[Records contained in a dataset]
····················

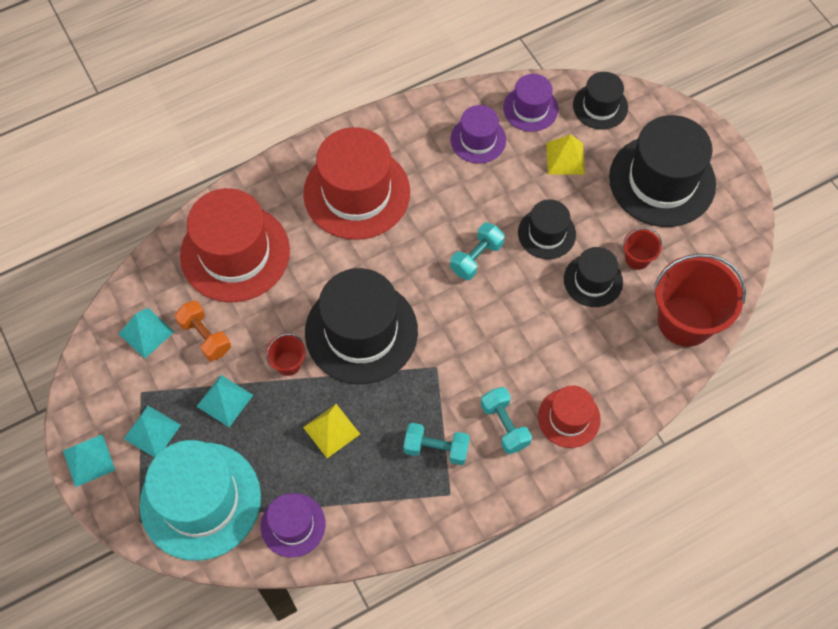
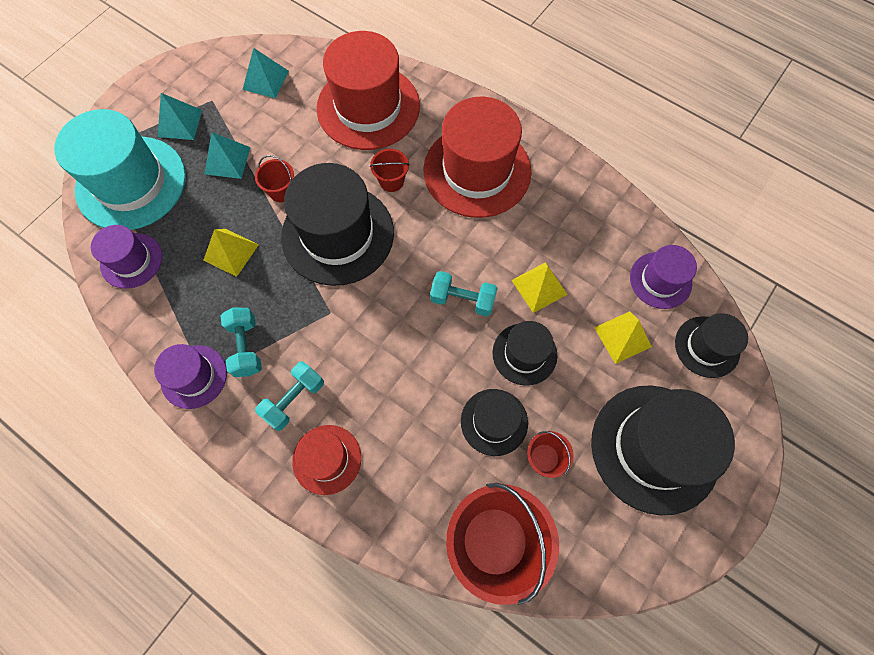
camera: 65 degrees right, 5 degrees up
(89, 460) = (140, 93): turquoise pyramid -> none
(205, 336) = (280, 121): orange dumbbell -> none
(329, 265) = (391, 181): none -> red bucket
(478, 139) = (594, 247): purple hat -> purple hat (194, 376)
(493, 196) = (539, 287): none -> yellow pyramid

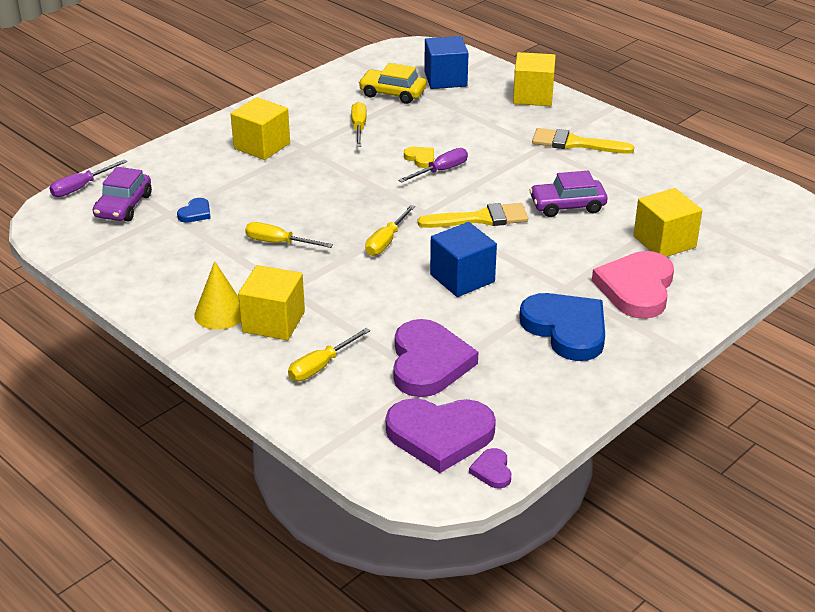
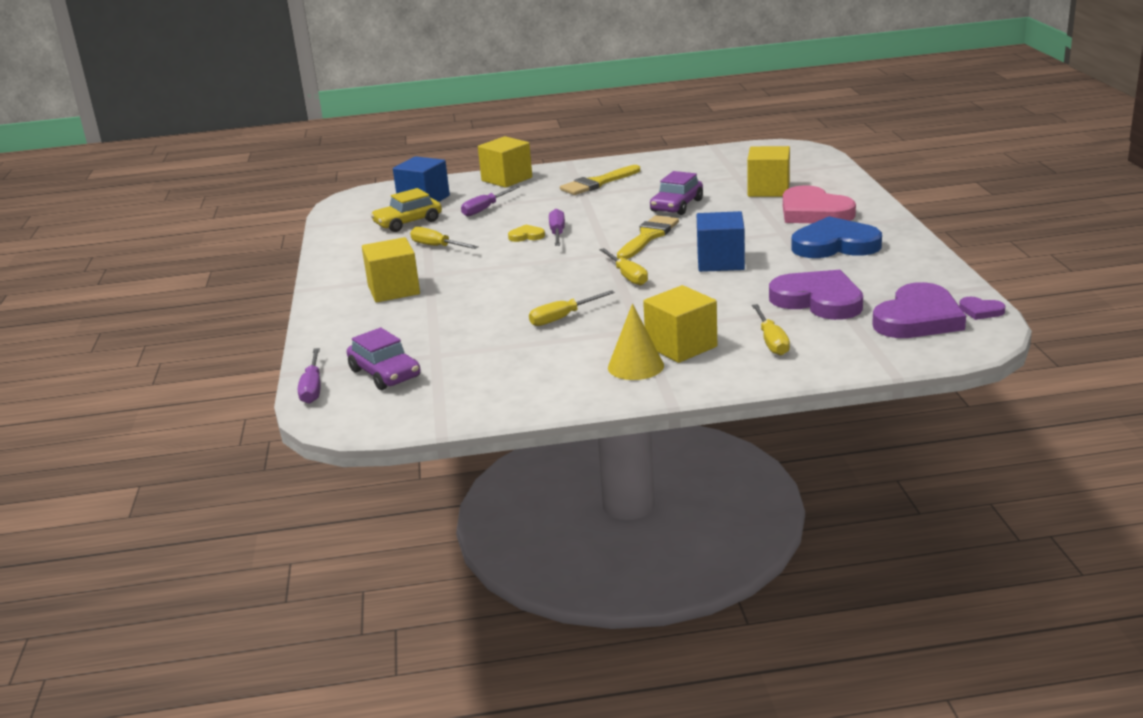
camera: 50 degrees left, 10 degrees down
(195, 213) = (455, 342): blue heart -> none
(456, 115) = (485, 209): none -> purple screwdriver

····················

* [YOUR GOAL] Each line of the data is to be duplicated exactly; pictures stay out of the copy.

* [WRITTEN SOLUTION]
camera: 65 degrees right, 5 degrees up
(89, 460) = (140, 93): turquoise pyramid -> none
(205, 336) = (280, 121): orange dumbbell -> none
(329, 265) = (391, 181): none -> red bucket
(478, 139) = (594, 247): purple hat -> purple hat (194, 376)
(493, 196) = (539, 287): none -> yellow pyramid

camera: 50 degrees left, 10 degrees down
(195, 213) = (455, 342): blue heart -> none
(456, 115) = (485, 209): none -> purple screwdriver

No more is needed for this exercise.